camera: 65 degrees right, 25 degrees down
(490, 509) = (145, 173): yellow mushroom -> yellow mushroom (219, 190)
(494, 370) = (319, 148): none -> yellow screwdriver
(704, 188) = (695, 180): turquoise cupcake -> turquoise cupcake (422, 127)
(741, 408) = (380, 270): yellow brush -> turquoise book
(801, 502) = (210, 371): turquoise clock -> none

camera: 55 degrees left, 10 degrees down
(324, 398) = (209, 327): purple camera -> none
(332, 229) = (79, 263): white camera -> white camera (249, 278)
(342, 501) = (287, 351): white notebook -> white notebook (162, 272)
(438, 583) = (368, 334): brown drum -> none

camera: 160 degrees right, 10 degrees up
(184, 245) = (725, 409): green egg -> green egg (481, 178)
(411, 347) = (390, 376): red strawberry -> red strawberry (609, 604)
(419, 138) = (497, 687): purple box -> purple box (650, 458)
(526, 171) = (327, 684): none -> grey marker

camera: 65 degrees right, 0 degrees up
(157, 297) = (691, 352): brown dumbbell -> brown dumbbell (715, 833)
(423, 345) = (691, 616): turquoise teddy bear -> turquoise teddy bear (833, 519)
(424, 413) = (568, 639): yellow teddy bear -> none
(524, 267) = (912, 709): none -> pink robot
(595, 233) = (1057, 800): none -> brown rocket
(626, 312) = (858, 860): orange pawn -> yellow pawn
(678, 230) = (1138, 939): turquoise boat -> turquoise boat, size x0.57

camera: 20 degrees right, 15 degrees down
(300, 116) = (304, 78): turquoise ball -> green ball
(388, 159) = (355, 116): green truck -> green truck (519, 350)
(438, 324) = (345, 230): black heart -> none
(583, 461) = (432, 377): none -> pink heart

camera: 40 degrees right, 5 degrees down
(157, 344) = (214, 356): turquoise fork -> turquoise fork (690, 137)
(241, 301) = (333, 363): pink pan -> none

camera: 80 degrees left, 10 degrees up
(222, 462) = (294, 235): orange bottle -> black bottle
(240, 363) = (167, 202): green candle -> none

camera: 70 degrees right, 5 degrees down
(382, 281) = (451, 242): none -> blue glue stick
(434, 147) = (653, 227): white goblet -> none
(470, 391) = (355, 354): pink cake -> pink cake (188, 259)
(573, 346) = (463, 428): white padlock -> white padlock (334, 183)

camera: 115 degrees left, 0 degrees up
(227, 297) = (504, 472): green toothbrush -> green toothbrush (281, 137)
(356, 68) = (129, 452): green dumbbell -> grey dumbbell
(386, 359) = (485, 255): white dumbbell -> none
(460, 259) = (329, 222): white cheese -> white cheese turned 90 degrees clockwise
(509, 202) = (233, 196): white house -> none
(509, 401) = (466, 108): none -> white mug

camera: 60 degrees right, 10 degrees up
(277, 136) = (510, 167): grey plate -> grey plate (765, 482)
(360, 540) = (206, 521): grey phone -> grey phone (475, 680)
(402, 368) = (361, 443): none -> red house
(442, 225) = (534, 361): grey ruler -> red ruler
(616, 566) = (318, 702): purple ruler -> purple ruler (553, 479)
⁂
Repeat the listing above exactly. Add nothing.

ANSWER BOX ::
camera: 65 degrees right, 25 degrees down
(490, 509) = (145, 173): yellow mushroom -> yellow mushroom (219, 190)
(494, 370) = (319, 148): none -> yellow screwdriver
(704, 188) = (695, 180): turquoise cupcake -> turquoise cupcake (422, 127)
(741, 408) = (380, 270): yellow brush -> turquoise book
(801, 502) = (210, 371): turquoise clock -> none

camera: 55 degrees left, 10 degrees down
(324, 398) = (209, 327): purple camera -> none
(332, 229) = (79, 263): white camera -> white camera (249, 278)
(342, 501) = (287, 351): white notebook -> white notebook (162, 272)
(438, 583) = (368, 334): brown drum -> none

camera: 160 degrees right, 10 degrees up
(184, 245) = (725, 409): green egg -> green egg (481, 178)
(411, 347) = (390, 376): red strawberry -> red strawberry (609, 604)
(419, 138) = (497, 687): purple box -> purple box (650, 458)
(526, 171) = (327, 684): none -> grey marker

camera: 65 degrees right, 0 degrees up
(157, 297) = (691, 352): brown dumbbell -> brown dumbbell (715, 833)
(423, 345) = (691, 616): turquoise teddy bear -> turquoise teddy bear (833, 519)
(424, 413) = (568, 639): yellow teddy bear -> none
(524, 267) = (912, 709): none -> pink robot
(595, 233) = (1057, 800): none -> brown rocket
(626, 312) = (858, 860): orange pawn -> yellow pawn
(678, 230) = (1138, 939): turquoise boat -> turquoise boat, size x0.57

camera: 20 degrees right, 15 degrees down
(300, 116) = (304, 78): turquoise ball -> green ball
(388, 159) = (355, 116): green truck -> green truck (519, 350)
(438, 324) = (345, 230): black heart -> none
(583, 461) = (432, 377): none -> pink heart

camera: 40 degrees right, 5 degrees down
(157, 344) = (214, 356): turquoise fork -> turquoise fork (690, 137)
(241, 301) = (333, 363): pink pan -> none

camera: 80 degrees left, 10 degrees up
(222, 462) = (294, 235): orange bottle -> black bottle
(240, 363) = (167, 202): green candle -> none

camera: 70 degrees right, 5 degrees down
(382, 281) = (451, 242): none -> blue glue stick
(434, 147) = (653, 227): white goblet -> none
(470, 391) = (355, 354): pink cake -> pink cake (188, 259)
(573, 346) = (463, 428): white padlock -> white padlock (334, 183)

camera: 115 degrees left, 0 degrees up
(227, 297) = (504, 472): green toothbrush -> green toothbrush (281, 137)
(356, 68) = (129, 452): green dumbbell -> grey dumbbell
(386, 359) = (485, 255): white dumbbell -> none
(460, 259) = (329, 222): white cheese -> white cheese turned 90 degrees clockwise
(509, 202) = (233, 196): white house -> none
(509, 401) = (466, 108): none -> white mug

camera: 60 degrees right, 10 degrees up
(277, 136) = (510, 167): grey plate -> grey plate (765, 482)
(360, 540) = (206, 521): grey phone -> grey phone (475, 680)
(402, 368) = (361, 443): none -> red house
(442, 225) = (534, 361): grey ruler -> red ruler
(616, 566) = (318, 702): purple ruler -> purple ruler (553, 479)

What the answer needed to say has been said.